(Scene difference descriptions)
=== Section Start ===
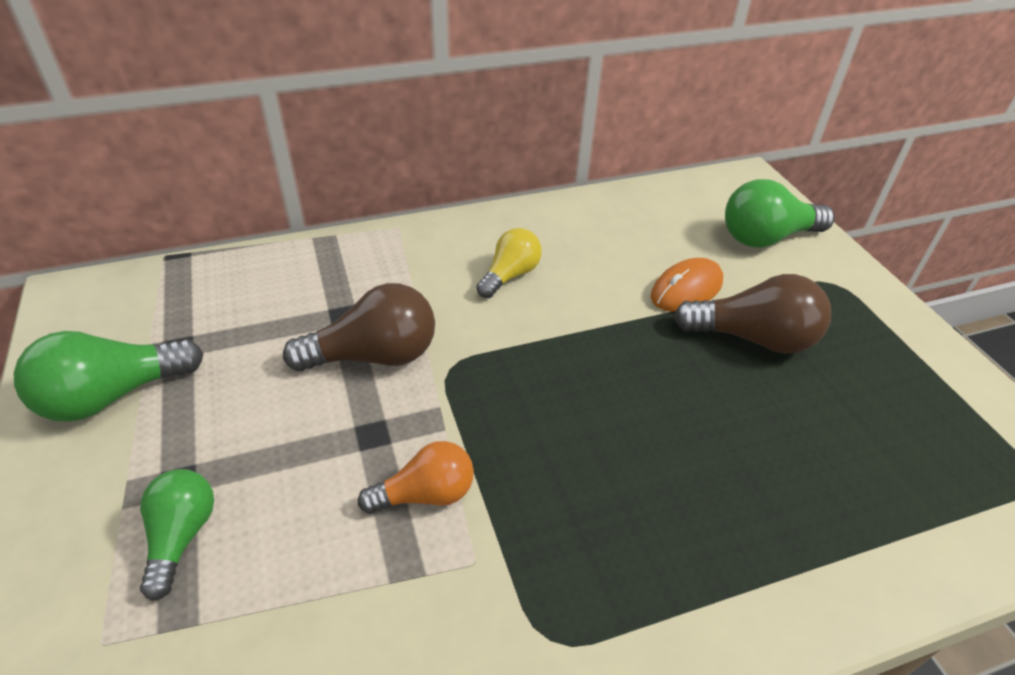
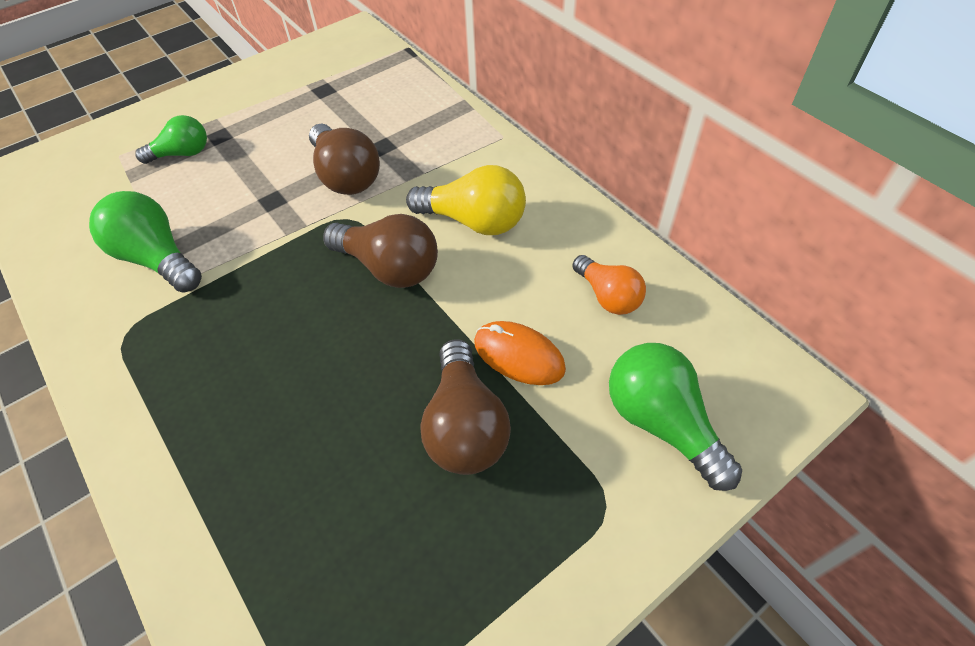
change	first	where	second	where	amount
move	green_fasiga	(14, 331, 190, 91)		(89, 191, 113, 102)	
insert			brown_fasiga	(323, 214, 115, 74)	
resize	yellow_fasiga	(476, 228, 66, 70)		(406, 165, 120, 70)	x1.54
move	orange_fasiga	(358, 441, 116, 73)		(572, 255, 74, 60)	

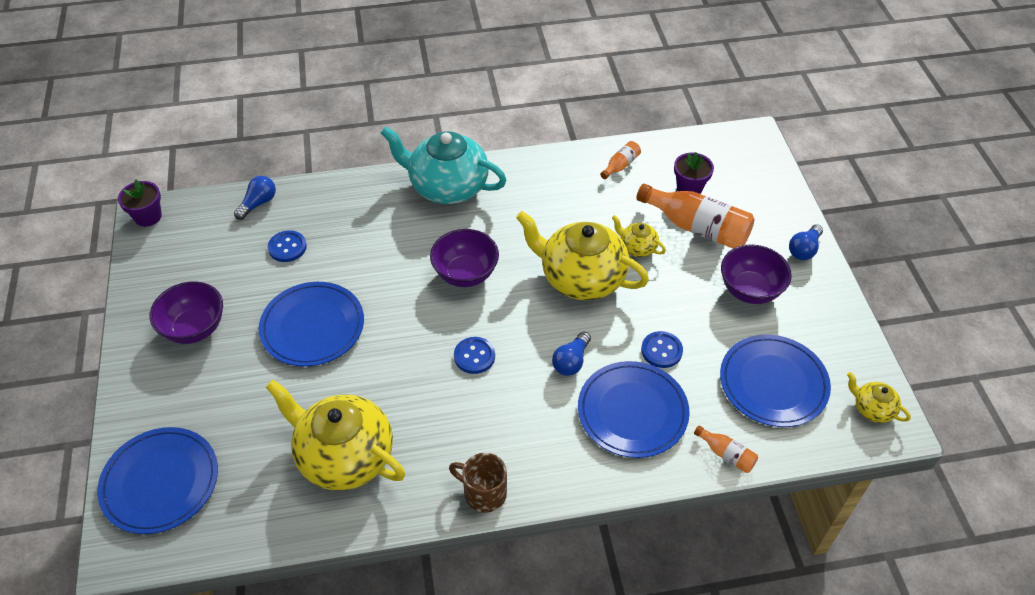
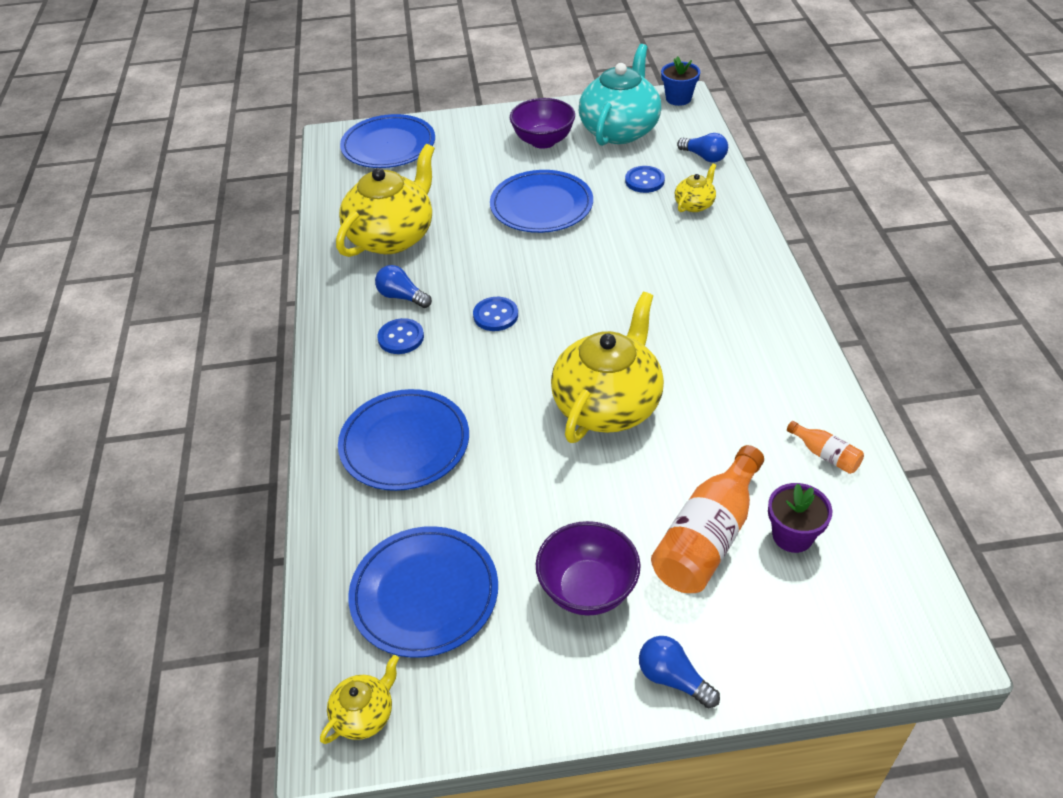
change	first	where	second	where	amount
move	blue_fasiga	(552, 332, 39, 44)		(375, 265, 57, 43)	
move	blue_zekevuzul	(641, 331, 42, 37)		(377, 318, 47, 36)	
move	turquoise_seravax	(381, 126, 126, 78)		(579, 44, 82, 102)	
recolor	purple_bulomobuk	(118, 180, 44, 47)	blue_bulomobuk	(661, 56, 39, 50)	
move	yellow_seravax	(612, 215, 54, 42)		(675, 164, 41, 48)	
delete	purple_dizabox	(430, 229, 69, 58)			
delete	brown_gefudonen	(449, 453, 58, 60)			
delete	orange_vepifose	(694, 425, 64, 48)			

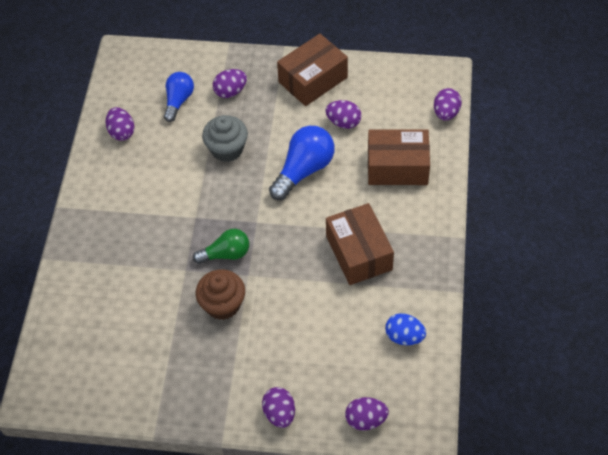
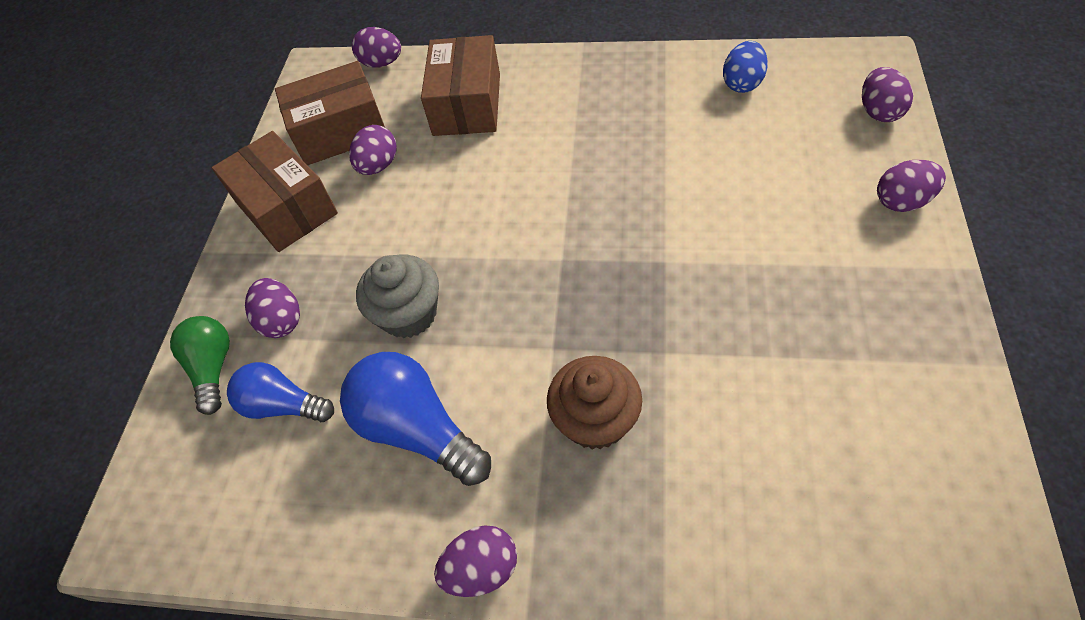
change	first	where	second	where	amount
move	green_fasiga	(193, 229, 56, 35)		(170, 316, 60, 99)	
move	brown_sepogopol	(326, 203, 68, 82)		(275, 61, 110, 104)	
move	blue_fasiga	(269, 126, 66, 74)		(340, 352, 151, 134)	
move	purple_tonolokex	(106, 107, 29, 34)		(434, 525, 83, 72)	
move	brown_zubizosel	(196, 269, 49, 51)		(547, 356, 95, 94)	

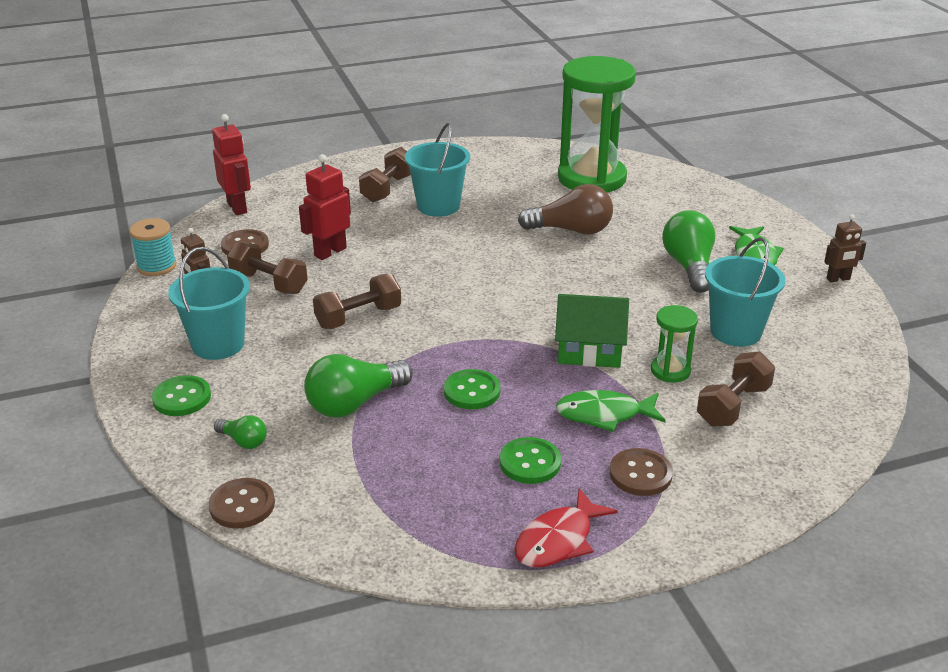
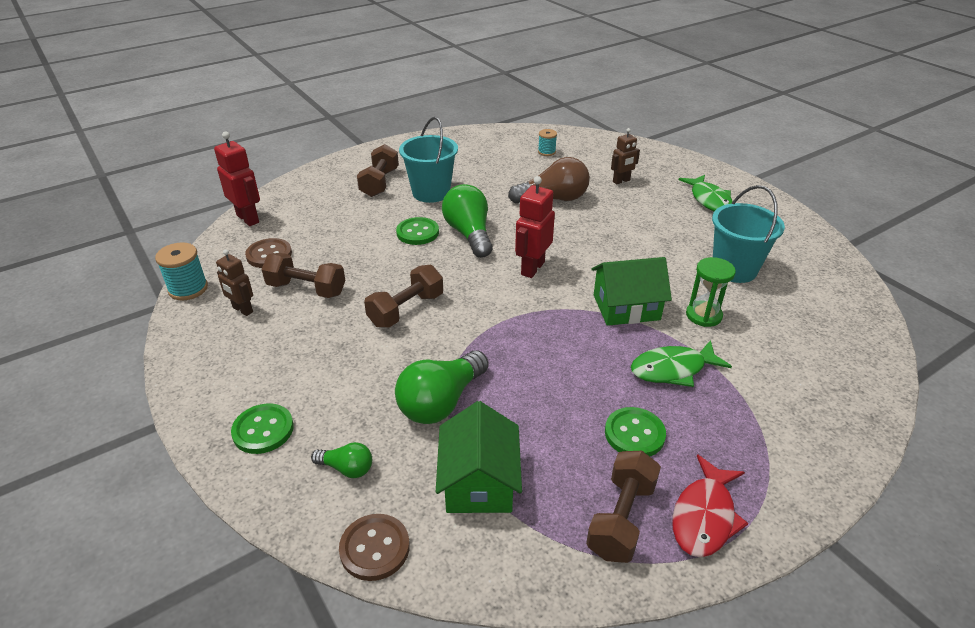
change	first	where	second	where	amount
move	green_zekevuzul	(444, 369, 56, 40)		(396, 217, 43, 28)	
insert			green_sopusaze	(436, 401, 86, 112)	
move	green_fasiga	(662, 210, 53, 83)		(442, 184, 51, 74)	
move	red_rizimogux	(299, 154, 52, 106)		(515, 176, 40, 102)	
replace	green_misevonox	(558, 56, 78, 136)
=== Section End ===
### EXERCISE DIRECTIONS:
Leave out the pictures and set down all of the data exactly.

### SOLUTION TO THIS EXERCISE:
change	first	where	second	where	amount
move	green_fasiga	(14, 331, 190, 91)		(89, 191, 113, 102)	
insert			brown_fasiga	(323, 214, 115, 74)	
resize	yellow_fasiga	(476, 228, 66, 70)		(406, 165, 120, 70)	x1.54
move	orange_fasiga	(358, 441, 116, 73)		(572, 255, 74, 60)	

change	first	where	second	where	amount
move	blue_fasiga	(552, 332, 39, 44)		(375, 265, 57, 43)	
move	blue_zekevuzul	(641, 331, 42, 37)		(377, 318, 47, 36)	
move	turquoise_seravax	(381, 126, 126, 78)		(579, 44, 82, 102)	
recolor	purple_bulomobuk	(118, 180, 44, 47)	blue_bulomobuk	(661, 56, 39, 50)	
move	yellow_seravax	(612, 215, 54, 42)		(675, 164, 41, 48)	
delete	purple_dizabox	(430, 229, 69, 58)			
delete	brown_gefudonen	(449, 453, 58, 60)			
delete	orange_vepifose	(694, 425, 64, 48)			

change	first	where	second	where	amount
move	green_fasiga	(193, 229, 56, 35)		(170, 316, 60, 99)	
move	brown_sepogopol	(326, 203, 68, 82)		(275, 61, 110, 104)	
move	blue_fasiga	(269, 126, 66, 74)		(340, 352, 151, 134)	
move	purple_tonolokex	(106, 107, 29, 34)		(434, 525, 83, 72)	
move	brown_zubizosel	(196, 269, 49, 51)		(547, 356, 95, 94)	

change	first	where	second	where	amount
move	green_zekevuzul	(444, 369, 56, 40)		(396, 217, 43, 28)	
insert			green_sopusaze	(436, 401, 86, 112)	
move	green_fasiga	(662, 210, 53, 83)		(442, 184, 51, 74)	
move	red_rizimogux	(299, 154, 52, 106)		(515, 176, 40, 102)	
replace	green_misevonox	(558, 56, 78, 136)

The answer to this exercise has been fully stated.